● **Your task**:
Once you find the line containing "(205, 421) = (540, 120): red", output it and every line after it to the end of the records, exactly.

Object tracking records
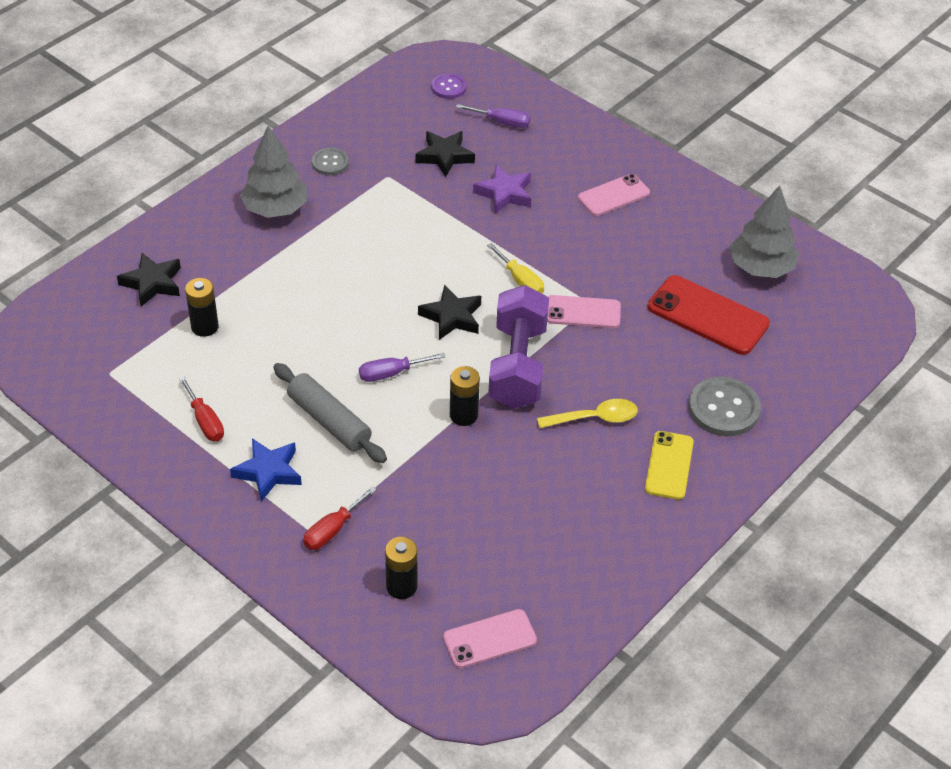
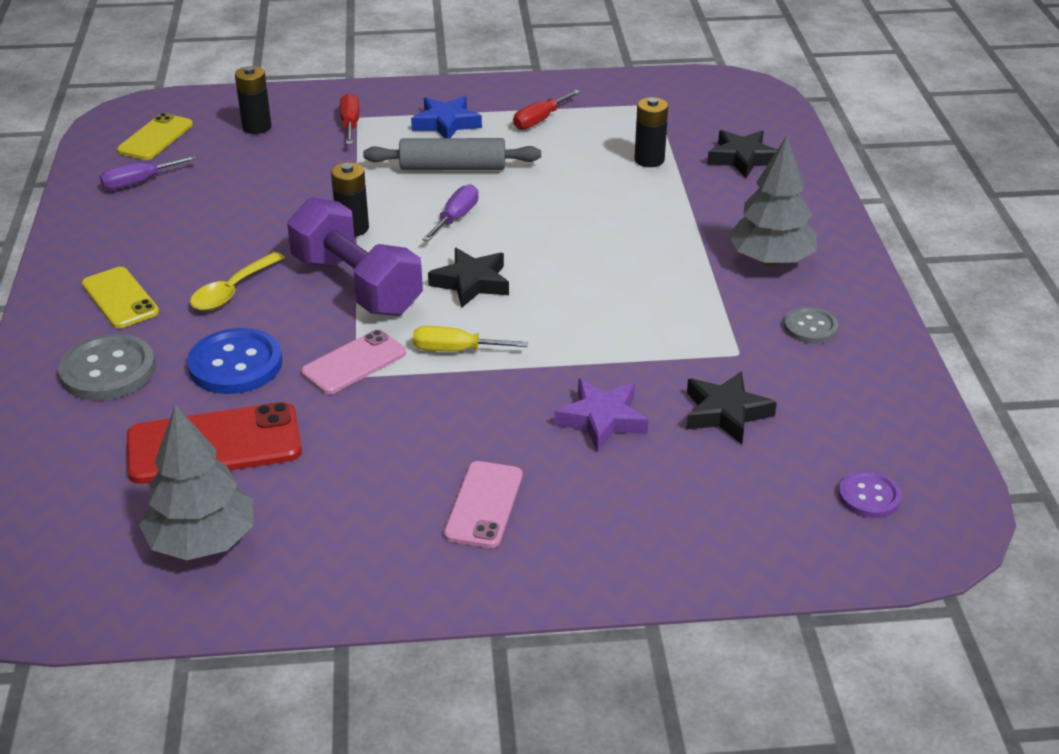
camera: 135 degrees right, 10 degrees down
(205, 421) = (540, 120): red screwdriver -> red screwdriver turned 60 degrees counterclockwise
(489, 639) = (155, 138): pink phone -> yellow phone
(502, 122) = (740, 499): purple screwdriver -> purple screwdriver (139, 182)
(647, 359) = (235, 364): none -> blue button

● **Answer box**:
(205, 421) = (540, 120): red screwdriver -> red screwdriver turned 60 degrees counterclockwise
(489, 639) = (155, 138): pink phone -> yellow phone
(502, 122) = (740, 499): purple screwdriver -> purple screwdriver (139, 182)
(647, 359) = (235, 364): none -> blue button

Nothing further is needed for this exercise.